**Stated problem:**
From the material below, copy out each line containing the string "markup".

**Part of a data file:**

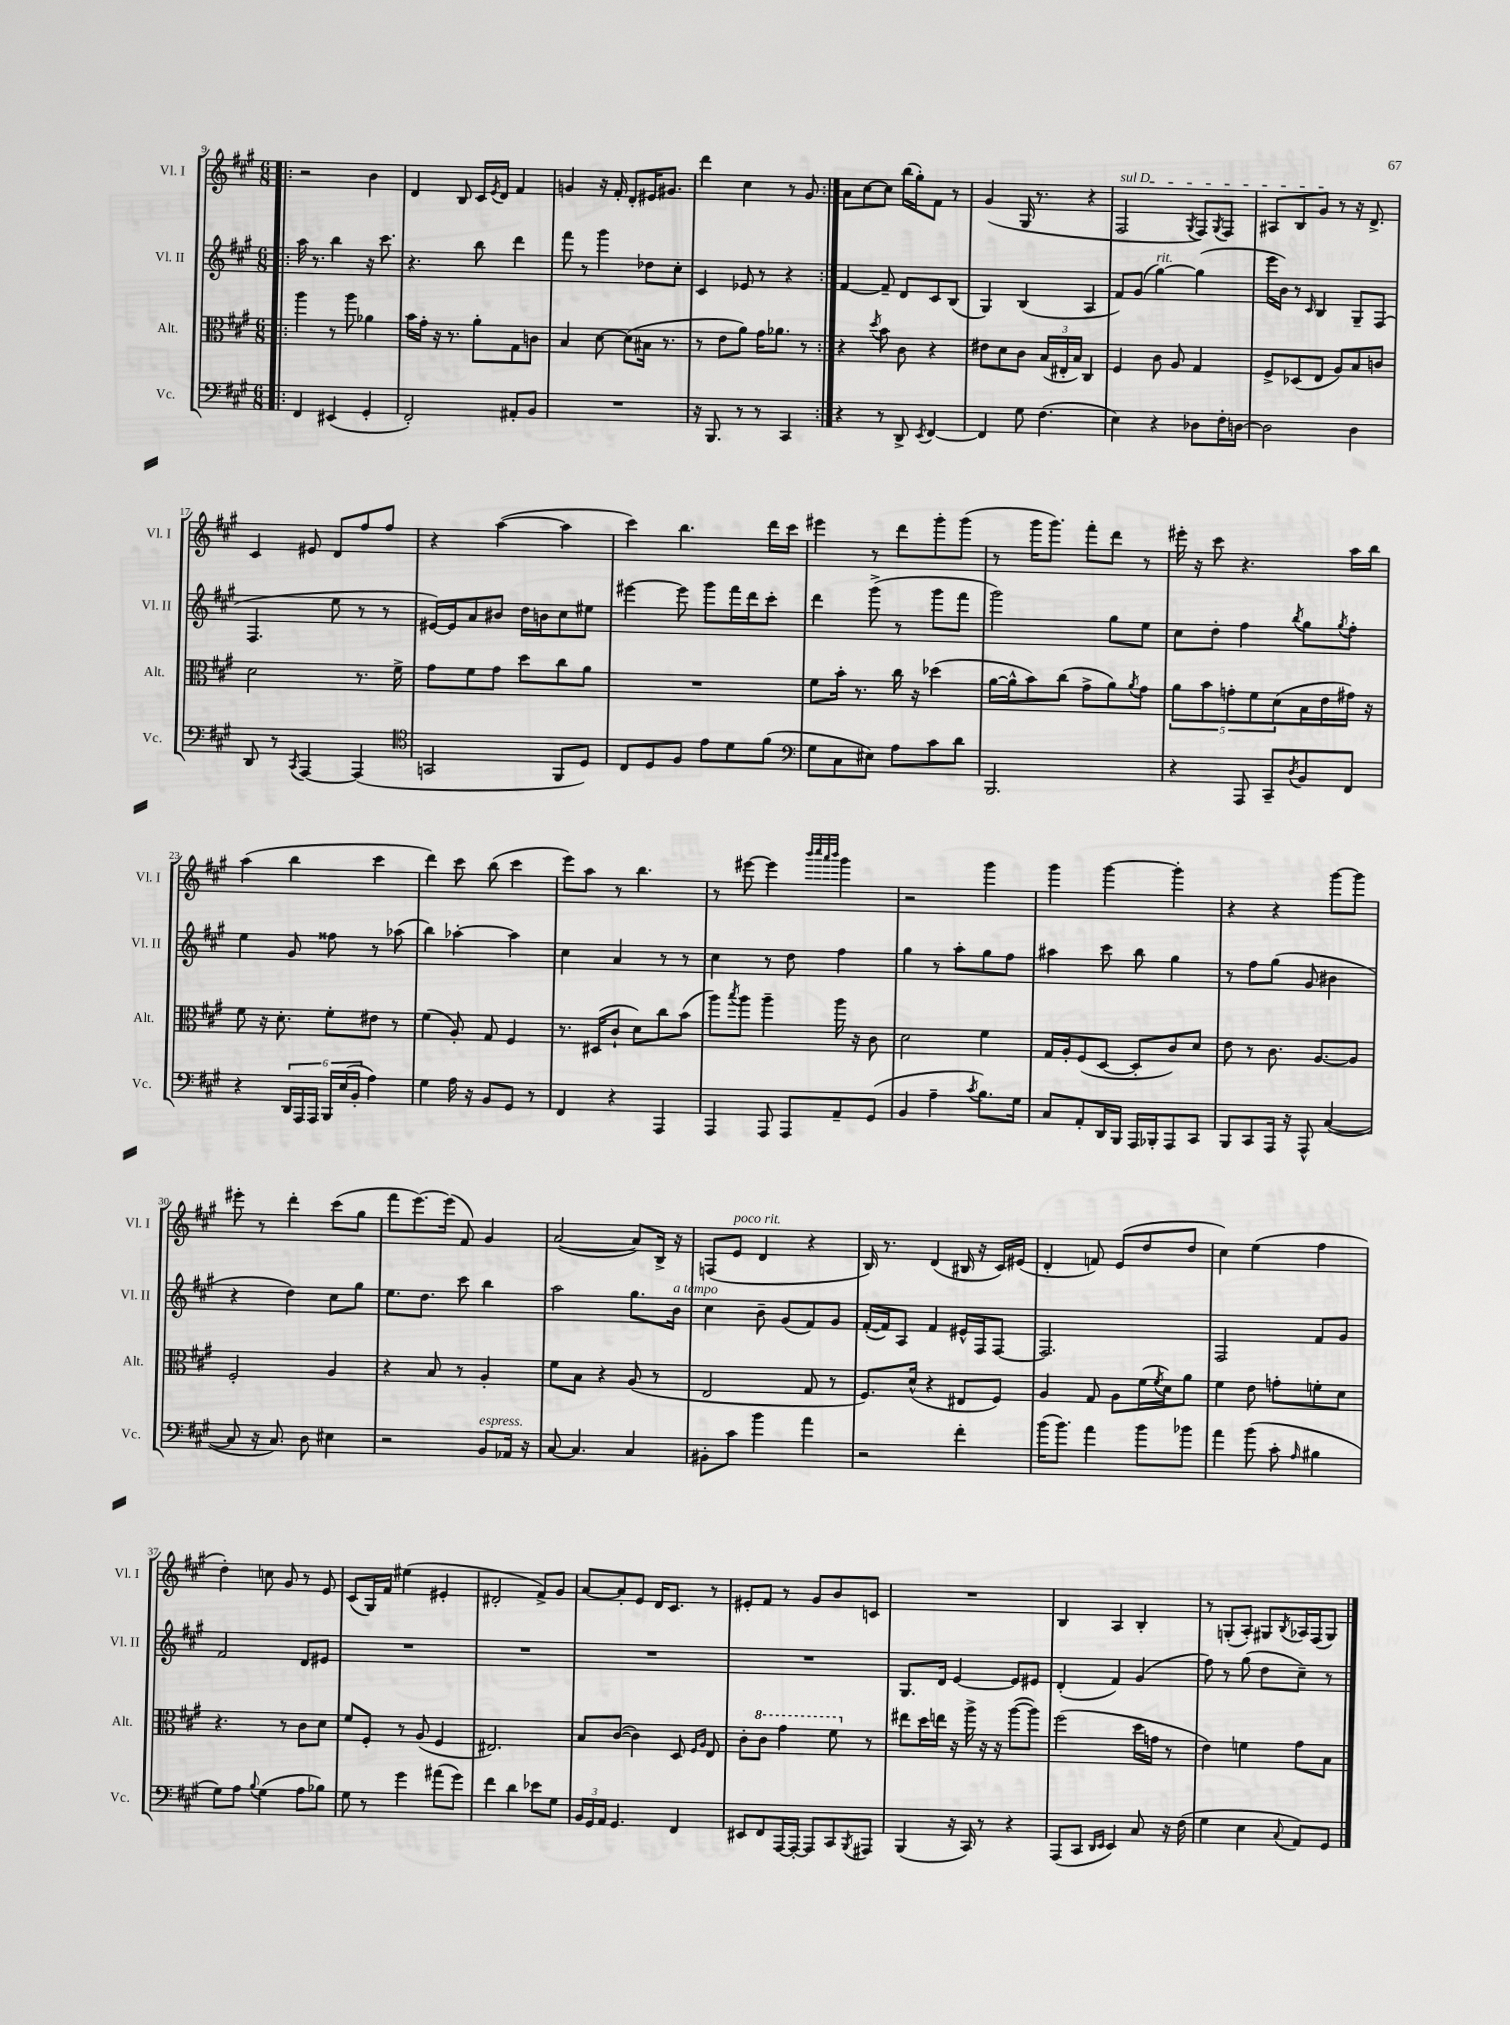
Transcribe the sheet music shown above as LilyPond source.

<<
\new StaffGroup <<
\new Staff = "s0" \with { instrumentName = "Vl. I" shortInstrumentName = "Vl. I" } {
    \clef treble \key a \major \numericTimeSignature \time 6/8
    \repeat volta 2 { \bar ".|:" r2 b'4 |
    d'4 b8 cis'16 \acciaccatura { e'8 } d'16 fis'4 |
    g'4 r16 fis'16-. d'8-. eis'16 gis'8. |
    d'''4 cis''4 r8 gis'8 | }
    a'8 cis''8~ cis''8 b''16( gis''16-.) fis'8 r8 |
    gis'4( gis16 r8. r4 |
    \once \override TextSpanner.bound-details.left.text = \markup { \italic "sul D" } fis2\startTextSpan \acciaccatura { gis8 } fis8) \acciaccatura { gis8 } fis8 |
    ais8 b8 gis'8\stopTextSpan r8 r16 d'8.-> |
    cis'4 eis'8 d'8 fis''8 fis''8 |
    r4 a''4~( a''4 |
    cis'''4) b''4. d'''16 cis'''16 |
    eis'''4 r8 d'''8 gis'''8-. gis'''8( |
    r8 gis'''16 gis'''8.) fis'''8-. d'''8 r8 |
    eis'''16-. r16 cis'''8 r4. a''16 b''16 |
    a''4( b''4 cis'''4 |
    d'''4) cis'''8 b''8( cis'''4 |
    e'''8) a''8 r8 b''4. |
    r8 eis'''8~ eis'''4 \grace { b'''32 cis''''32 a'''32 b'''32 } gis'''4 |
    r2 gis'''4 |
    gis'''4 gis'''4~ gis'''4-. |
    r4 r4 gis'''8~ gis'''8 |
    eis'''8-. r8 d'''4-. cis'''8( gis''8 |
    fis'''8 e'''8.~) e'''16( fis'8) gis'4 |
    a'2~( a'8) b16-> r16 |
    f8( e'8^\markup { \italic "poco rit." } d'4 r4 |
    b16) r8. d'4( bis16 r16 cis'16) eis'16( |
    d'4-. f'8) e'8( d''8 d''8 |
    cis''4) e''4( fis''4 |
    d''4-.) c''8 gis'8 r8 e'8 |
    cis'8( gis16) fis'16 eis''4( eis'4-. |
    dis'2-. fis'8->) gis'8 |
    a'8~ a'8-. e'8 d'16 cis'8. r8 |
    eis'8-. fis'8 r8 gis'8 b'8 c'8 |
    R2. |
    b4 a4 b4-. |
    r8 g8-.( a8-.) gis8 \acciaccatura { b8 } aes16 fis16( gis8) \bar "|." |
}
\new Staff = "s1" \with { instrumentName = "Vl. II" shortInstrumentName = "Vl. II" } {
    \clef treble \key a \major \numericTimeSignature \time 6/8
    \repeat volta 2 { \bar ".|:" a''16 r8. b''4 r16 cis'''8. |
    r4. b''8 d'''4 |
    fis'''8 r8 gis'''4 des''8 cis''8-. |
    cis'4 ees'8 r8 r4 | }
    fis'4~ fis'8-- d'8 cis'8 b8( |
    gis4) b4( a4 |
    fis'8) gis'8( gis''4~^\markup { \italic "rit." }) gis''4( |
    e'''16 b'16) r8 \grace { cis'16 } b4 gis8-- fis8( |
    fis4. e''8 r8 r8 |
    eis'16~) eis'16 a'8 bis'8 d''16 b'16 cis''8 eis''8 |
    eis'''4~ eis'''8 gis'''8 fis'''16 d'''16 cis'''8-. |
    d'''4 gis'''8->( r8 gis'''8 fis'''8 |
    gis'''2) gis''8 e''8 |
    cis''8 d''8-. fis''4 \acciaccatura { b''8 } gis''8 \acciaccatura { gis''8 } fis''8-. |
    e''4 gis'8 fisis''8 r8 aes''8( |
    b''4) aes''4~-. aes''4 |
    cis''4 a'4 r8 r8 |
    cis''4 r8 d''8 fis''4 |
    gis''4 r8 a''8-. gis''8 fis''8 |
    ais''4 cis'''8 b''8 gis''4 |
    r8 fis''8 gis''8( gis'8 bis'4 |
    r4 d''4) cis''8 gis''8 |
    e''8. d''8. cis'''8 b''4 |
    a''2 gis''8. b'16^\markup { \italic "a tempo" } |
    cis''4 b'8-- gis'8( fis'8) gis'8 |
    fis'16~-.( fis'16) a8 fis'4 eis'16-^ fis16 fis8~ |
    fis2. |
    fis2 fis'8 gis'8 |
    fis'2 d'8 eis'8 |
    R2. |
    R2. |
    R2. |
    R2. |
    gis8. d'16 e'4~ e'8 eis'8 |
    d'4-.( fis'4) gis'4( |
    fis''8) r8 gis''8( d''8 cis''8--) r8 \bar "|." |
}
\new Staff = "s2" \with { instrumentName = "Alt." shortInstrumentName = "Alt." } {
    \clef alto \key a \major \numericTimeSignature \time 6/8
    \repeat volta 2 { \bar ".|:" a''4 r8 a''8 aes'4 |
    b'16 gis'16-. r16 r8. a'8-. gis8 c'8 |
    b4 d'8~ d'8( bis16 r8. |
    r8 e'8 a'8) gis'16 aes'8. r8 | }
    r4 \acciaccatura { d''8 } b'8 cis'8 r4 |
    eis'8 d'8 cis'8 \tuplet 3/2 { b16( eis16-. b16) } cis4 |
    fis4 cis'8 a8 gis4 |
    fis8-> des8( e8 a8) b8 c'8 |
    d'2 r8. fis'16-> |
    gis'8 fis'8 gis'8 d''8 cis''8 a'8 |
    R2. |
    fis'8 b'16-. r8. cis''16 r16 des''4( |
    a'16~ a'16-^ b'8) cis''8( gis'8-> a'8) \acciaccatura { a'8 } gis'8 |
    \tuplet 5/4 { a'8 b'8 g'8-. fis'8 d'8( } b16 e'16 gis'16) r16 |
    fis'8 r16 d'8.-. fis'8-. eis'8 r8 |
    fis'4( a8-.) gis8 fis4 |
    r8. dis16( cis'8-! d'8) cis''8 b'8( |
    a''8) \acciaccatura { b''8 } a''8 a''4-- a''16 r16 cis'8 |
    d'2 fis'4 |
    gis16 a16-. fis8( d8~ d8-. cis'8) d'8 |
    e'8 r8 cis'8. a8.~ a8 |
    fis2-. a4 |
    r4 b8 r8 a4-. |
    fis'8 b8 r4 a8( r8 |
    e2 gis8 r8 |
    fis8.) d'16-^( r4 eis8 fis8) |
    a4 gis8 a8 fis'16( \acciaccatura { fis'8 } d'16) a'8 |
    fis'4 e'8 g'8-. f'8-. d'8 |
    r4. r8 cis'8 d'8 |
    fis'8 fis8-. r8 a8( fis4 |
    eis2.) |
    b8 cis'8~( cis'4) d8 \grace { fis16 a16 } e8 |
    cis'8-. \ottava #1 cis''8 gis''4 fis''8 \ottava #0 r8 |
    eis''8 d''16 e''16 r16 a''16-> r16 r16 a''8~( a''8) |
    fis''2( d''16 g'16 r8 |
    e'4) f'4 gis'8 b8 \bar "|." |
}
\new Staff = "s3" \with { instrumentName = "Vc." shortInstrumentName = "Vc." } {
    \clef bass \key a \major \numericTimeSignature \time 6/8
    \repeat volta 2 { \bar ".|:" fis,4 eis,4( gis,4-. |
    fis,2-.) ais,8-. b,8 |
    R2. |
    r16 b,,8. r8 r8 cis,4 | }
    r4 r8 d,8-> \acciaccatura { e,8 } fis,4~ |
    fis,4 gis8 fis4.( |
    e4) r4 des8 fis16-. d16~ |
    d2 d4 |
    d,8 r8 \acciaccatura { cis,8 } a,,4~ a,,4( |
    \clef tenor g,2 fis,8 d8) |
    cis8 d8 fis8 e'8 d'8 fis'8( |
    \clef bass gis8 cis8 eis8) a8 cis'8 d'8 |
    b,,2. |
    r4 a,,8 cis,8-- \acciaccatura { d8 } b,8 fis,8 |
    r4 \tuplet 6/4 { d,16 a,,16 a,,16 b,,16 e16( b,16-. } a4) |
    gis4 a16 r16 b,8 gis,8 r8 |
    fis,4 r4 a,,4 |
    a,,4 a,,8 a,,8 a,8-- gis,8( |
    b,4 a4-- \acciaccatura { cis'8 } b8.) gis16 |
    cis8 a,8-. d,16 b,,16 a,,16 bes,,16-. a,,8 cis,8 |
    b,,8 cis,8 a,,16 r16 a,,8-^ cis4~( |
    cis8 r16 cis8.) d8 eis4 |
    r2 b,8^\markup { \italic "espress." } aes,16 r16 |
    cis8~ cis4. cis4 |
    bis,8-. cis'8 b'4 a'4 |
    r2 fis'4-. |
    b'16( b'8.) a'4 b'8 bes'8 |
    a'4 b'8( cis'8-. \grace { a16 } bis4 |
    gis8) a8 \appoggiatura { b8 } gis4( a8 bes8) |
    gis8 r8 gis'4 ais'8( gis'8) |
    fis'4 d'4 ees'8 gis8 |
    \tuplet 3/2 { b,16 gis,16 a,16 } gis,4. fis,4 |
    eis,8 fis,8 a,,16~ a,,16~-. a,,8 cis,8 \acciaccatura { b,,8 } ais,,8 |
    b,,4( r16 cis,16) r8 r4 |
    a,,8( cis,8 \grace { d,16 e,16 } e,4) cis8 r16 fis16( |
    gis4 e4 \appoggiatura { cis8 } a,8) gis,8 \bar "|." |
}
>>
>>
\layout { \context { \Score currentBarNumber = #9 } }
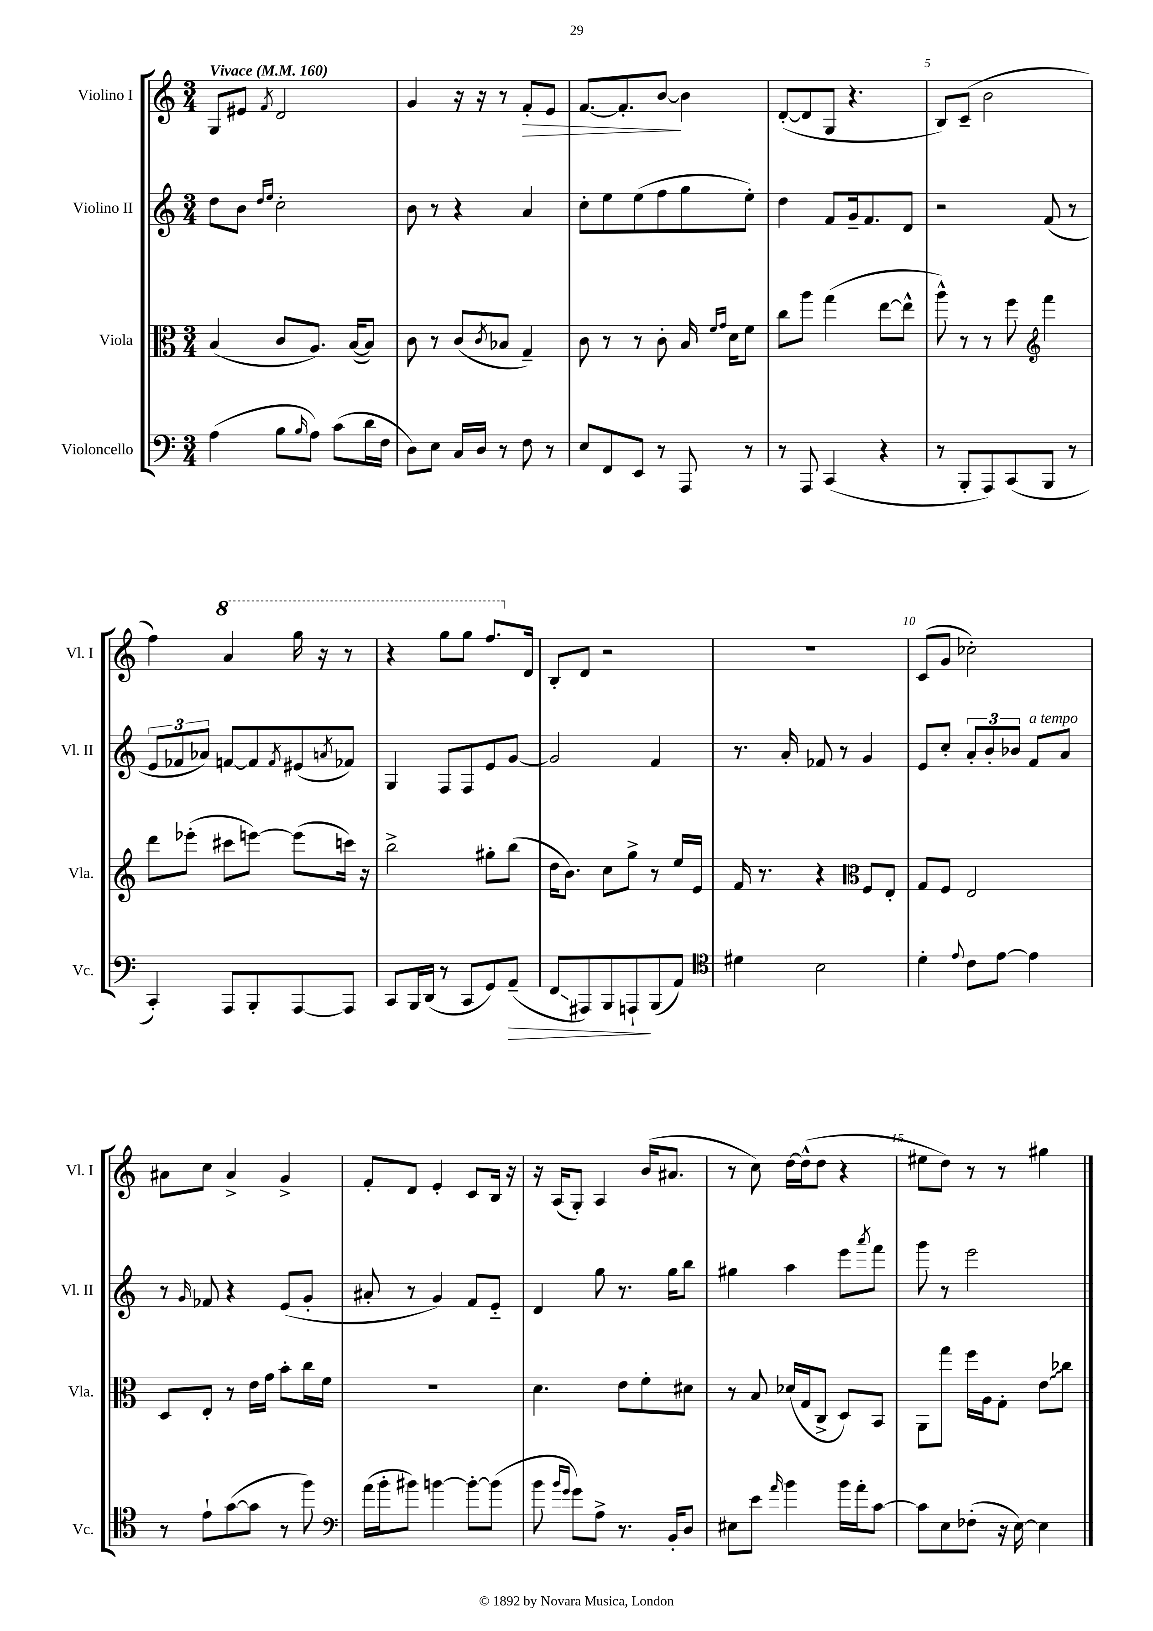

**Solution to the exercise:**
    \once \override TextSpanner.bound-details.left.text = \markup { \italic "sul D" } fis2\startTextSpan \acciaccatura { gis8 } fis8) \acciaccatura { gis8 } fis8 |
    f8( e'8^\markup { \italic "poco rit." } d'4 r4 |
    fis'8) gis'8( gis''4~^\markup { \italic "rit." }) gis''4( |
    a''2 gis''8. b'16^\markup { \italic "a tempo" } |
    r2 b,8^\markup { \italic "espress." } aes,16 r16 |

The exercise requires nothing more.